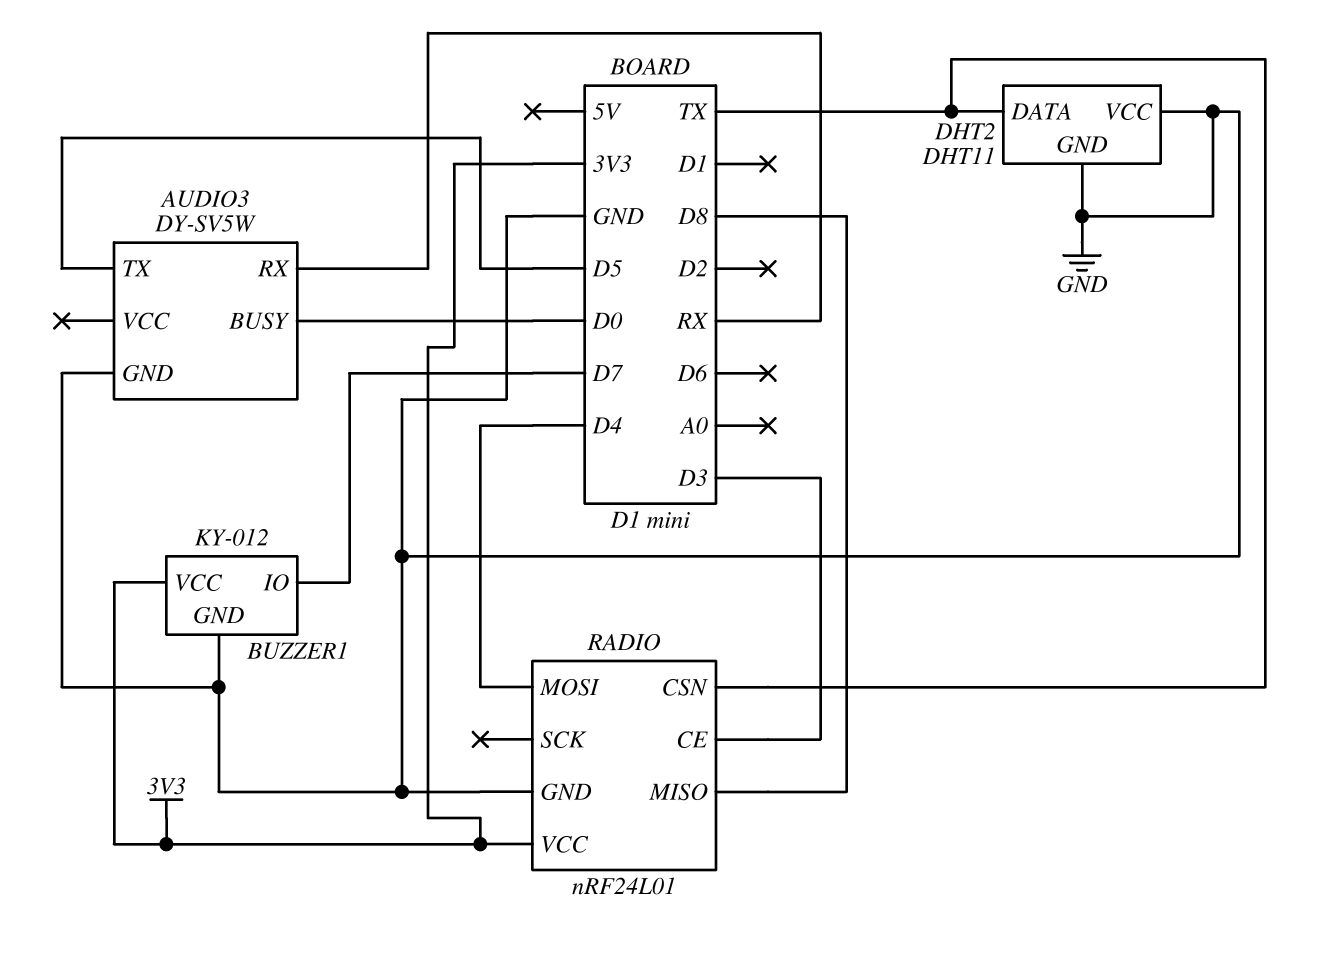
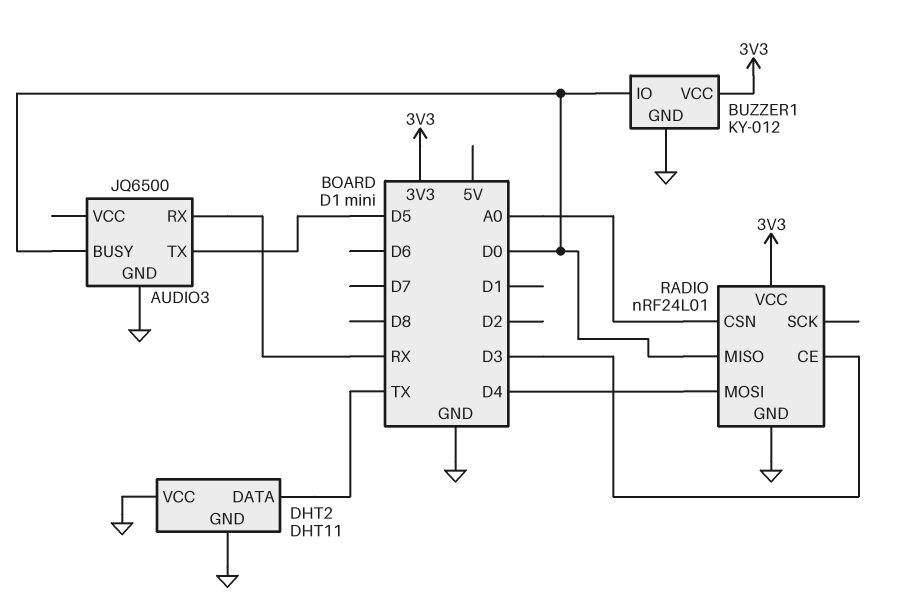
AUDIO3: DY-SV5W -> JQ6500
BUZZER1 pin IO: D7 -> D0
RADIO pin CSN: TX -> A0
RADIO pin MISO: D8 -> D0

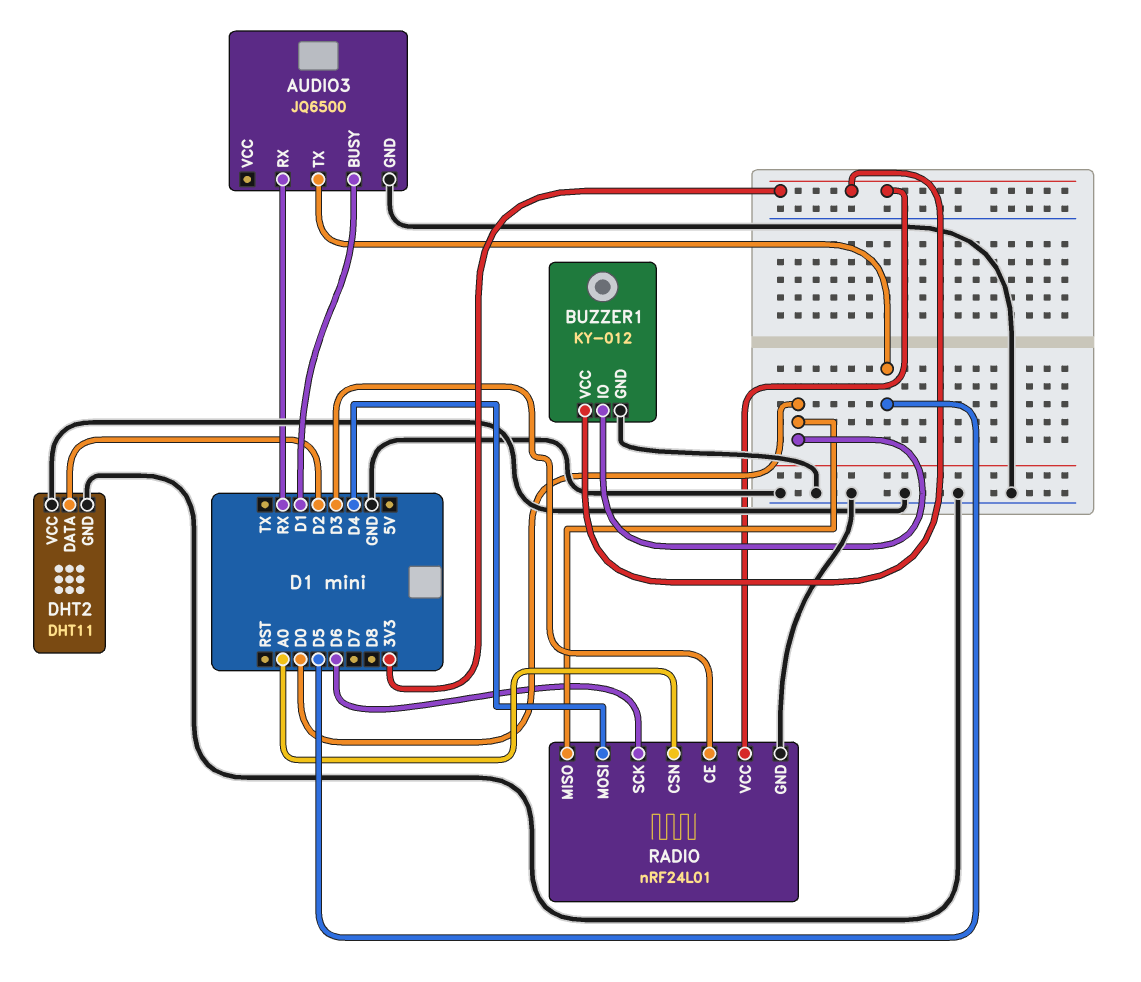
AUDIO3 pin BUSY: D0 -> D1
DHT2 pin DATA: TX -> D2
RADIO pin SCK: none -> D6

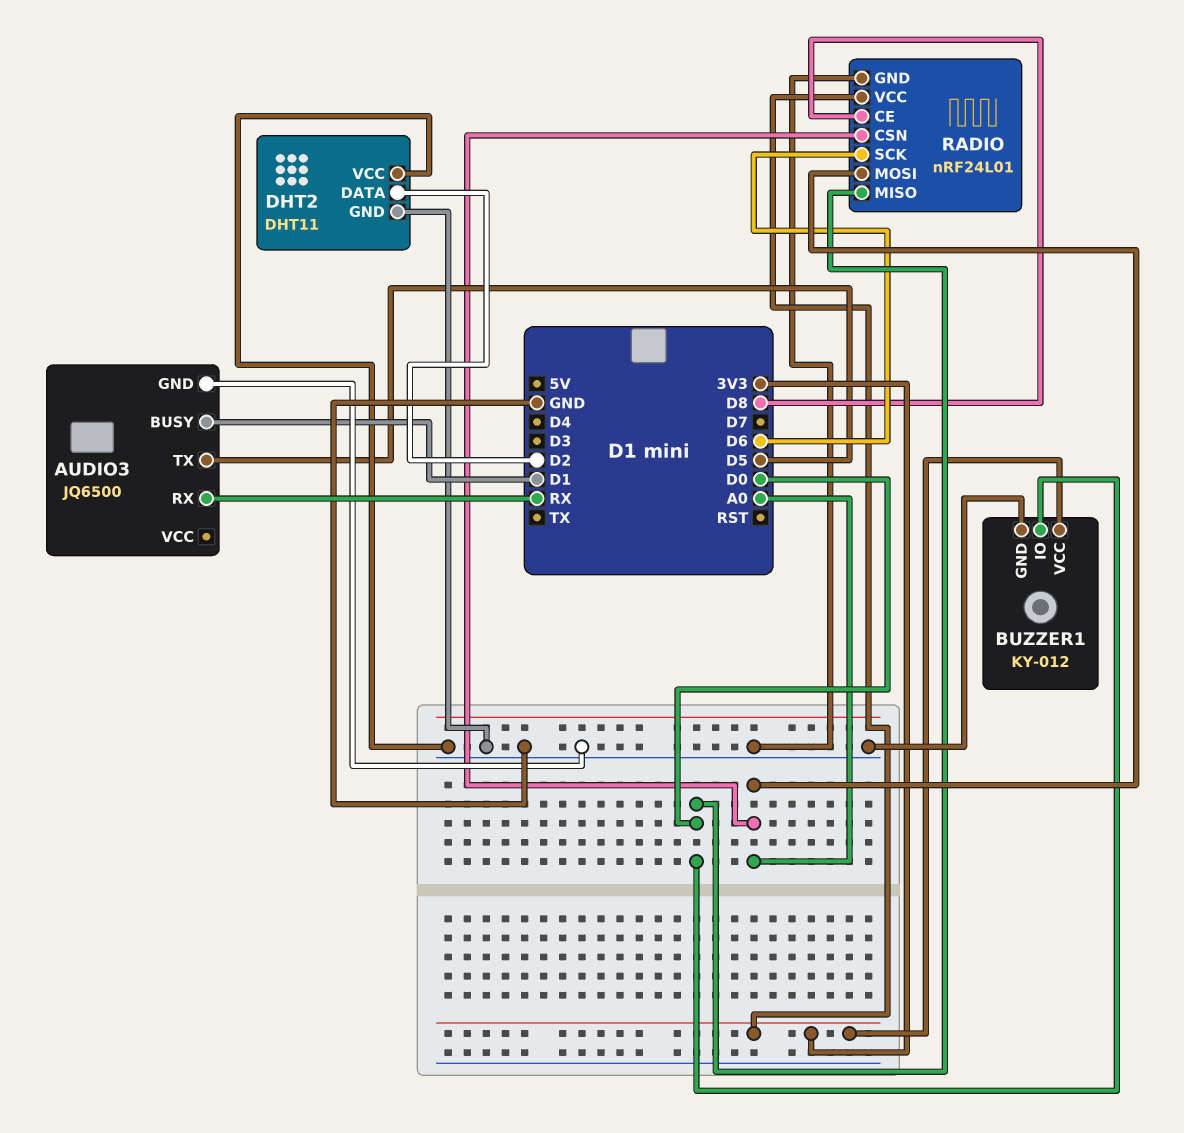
RADIO pin CE: D3 -> D8
RADIO pin MOSI: D4 -> A0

----

PROBLEM STATEMENT.
Please retype the data exactly, but do not carry over any picture.

COMPLETED TASK.
AUDIO3: DY-SV5W -> JQ6500
BUZZER1 pin IO: D7 -> D0
RADIO pin CSN: TX -> A0
RADIO pin MISO: D8 -> D0

AUDIO3 pin BUSY: D0 -> D1
DHT2 pin DATA: TX -> D2
RADIO pin SCK: none -> D6

RADIO pin CE: D3 -> D8
RADIO pin MOSI: D4 -> A0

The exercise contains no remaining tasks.